=== Problem to solve ===
Please copy out each line of the entries in which "purple" appears.

*** Opening of Data supplied ***

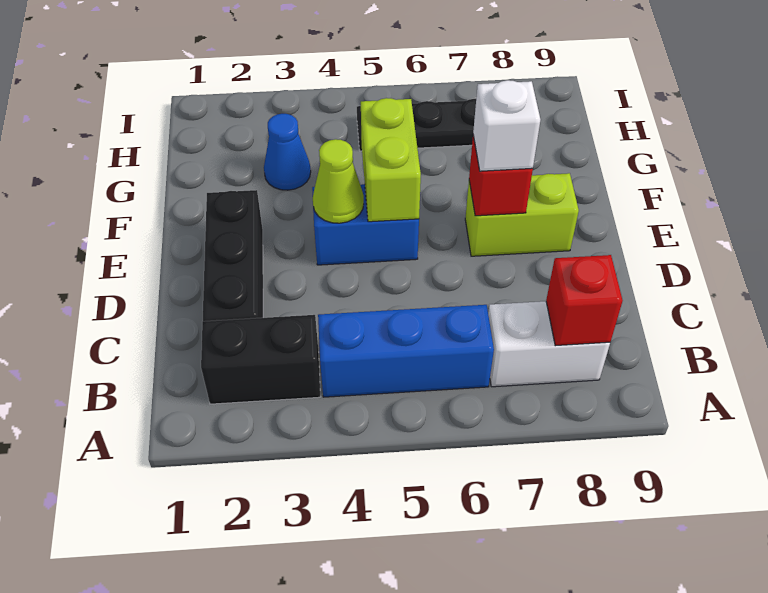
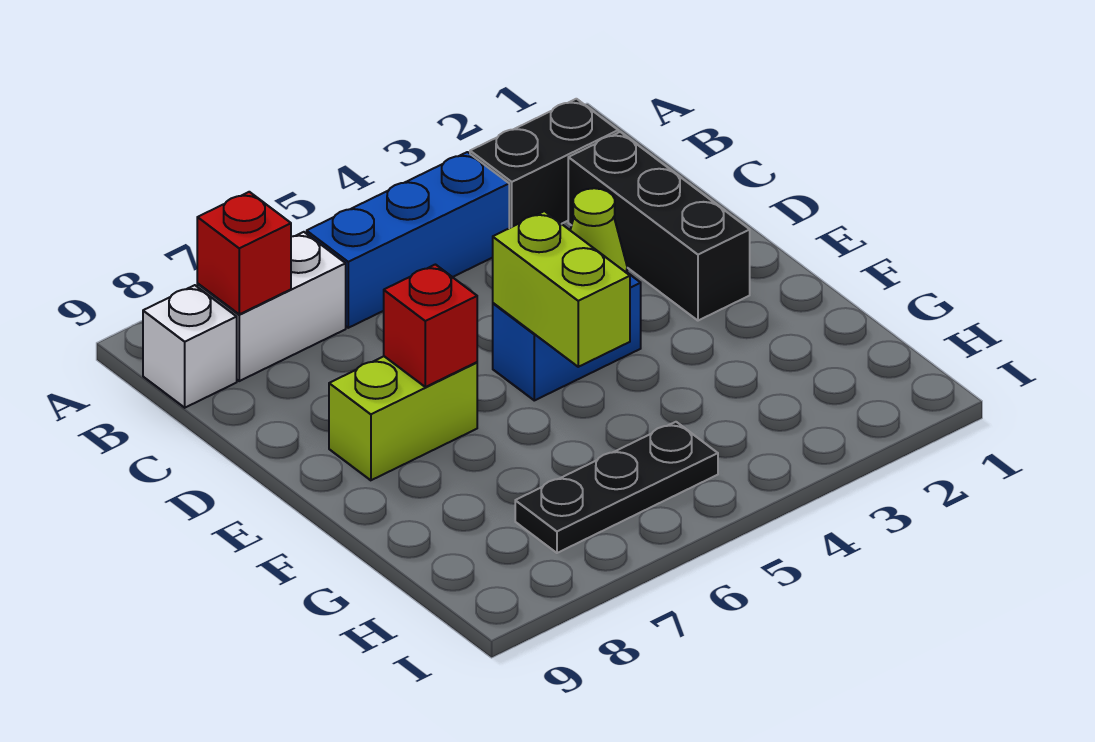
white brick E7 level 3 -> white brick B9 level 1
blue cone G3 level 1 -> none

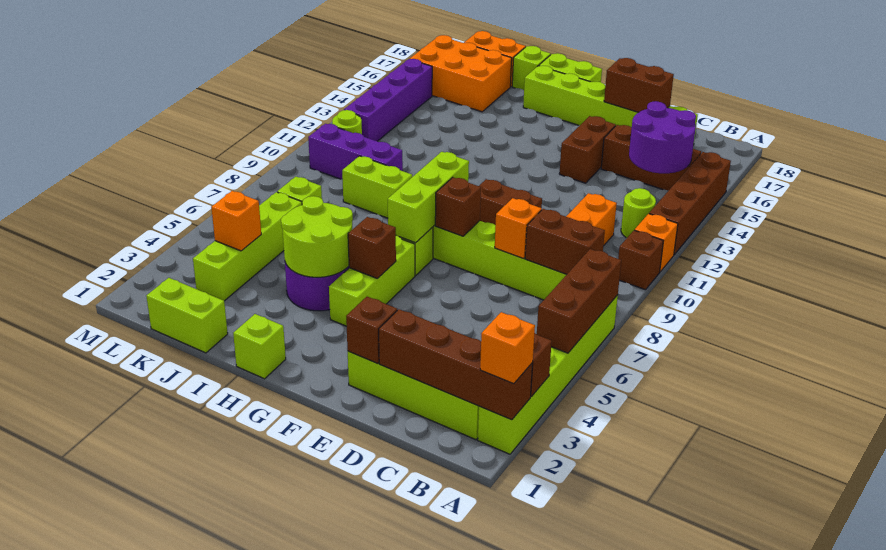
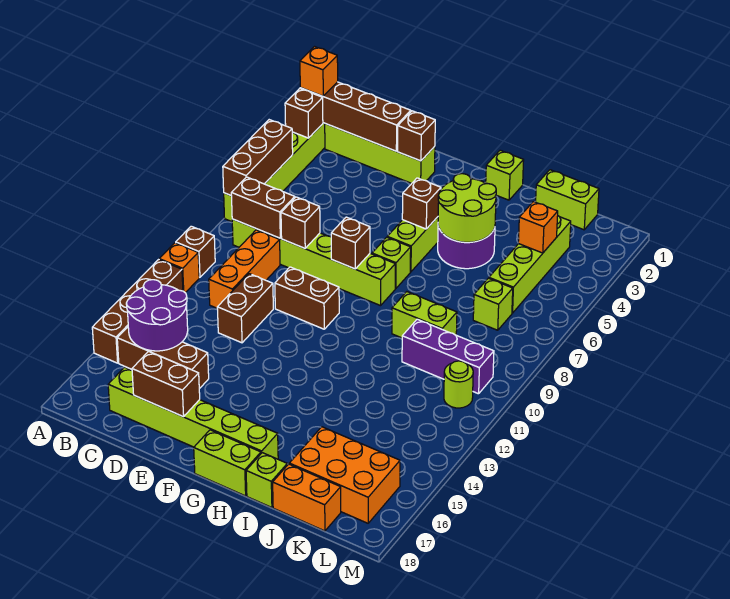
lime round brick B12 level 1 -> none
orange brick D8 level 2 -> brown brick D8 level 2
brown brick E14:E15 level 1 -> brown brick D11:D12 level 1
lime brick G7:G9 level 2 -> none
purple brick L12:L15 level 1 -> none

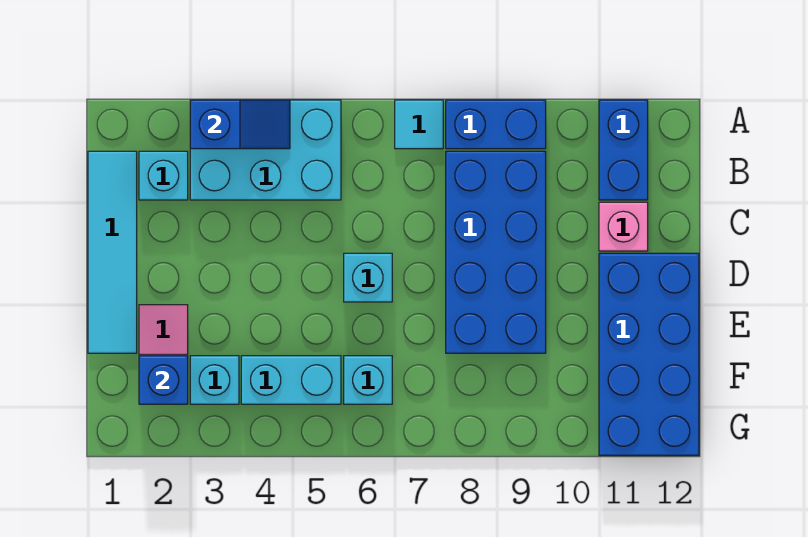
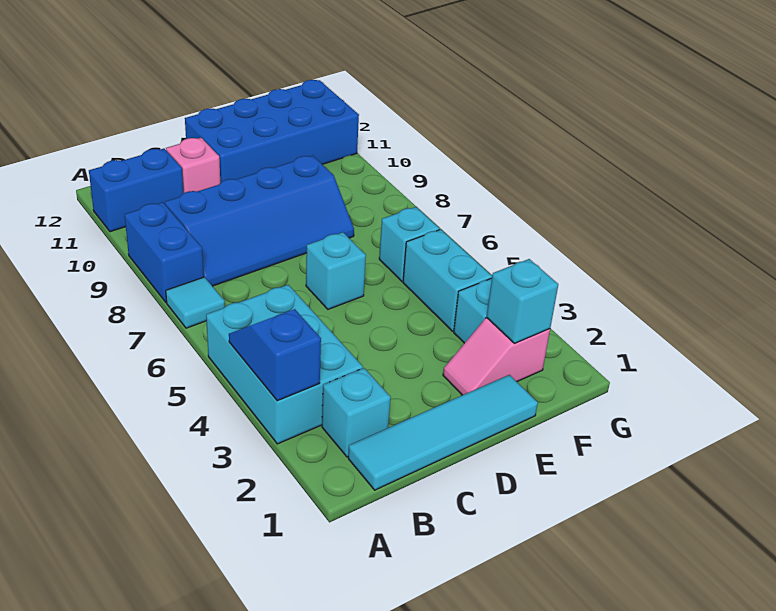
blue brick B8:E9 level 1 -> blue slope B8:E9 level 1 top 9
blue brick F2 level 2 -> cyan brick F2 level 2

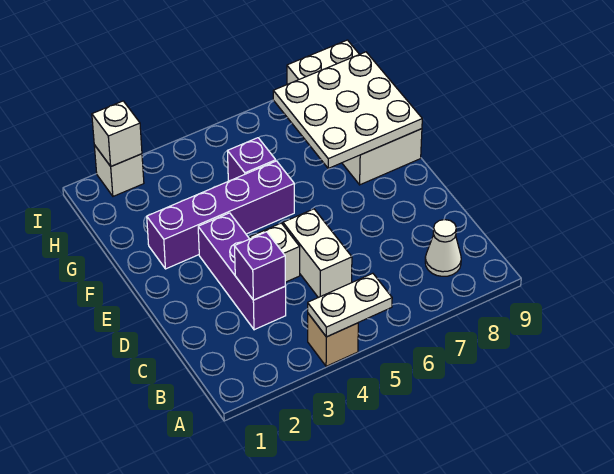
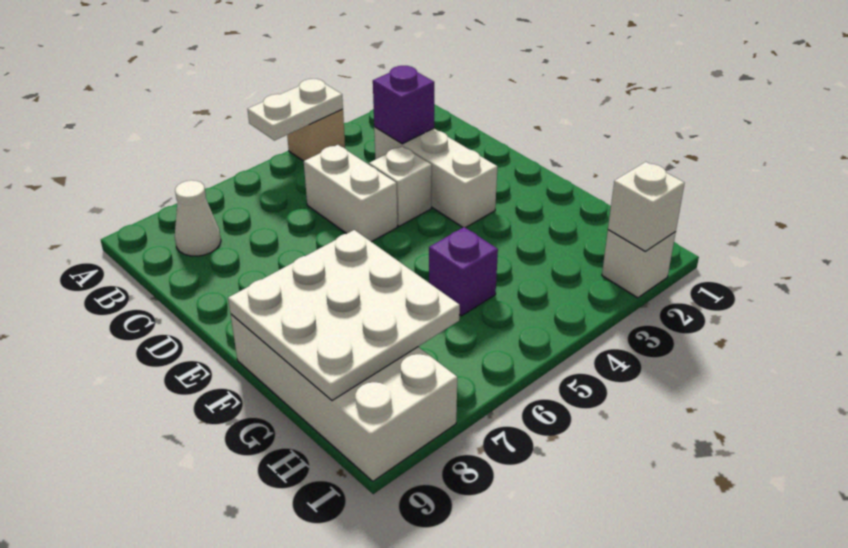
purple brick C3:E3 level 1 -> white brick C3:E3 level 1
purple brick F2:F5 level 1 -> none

*** Close of Data supplied ***

=== Answer to this problem ===
purple brick L12:L15 level 1 -> none
purple brick C3:E3 level 1 -> white brick C3:E3 level 1
purple brick F2:F5 level 1 -> none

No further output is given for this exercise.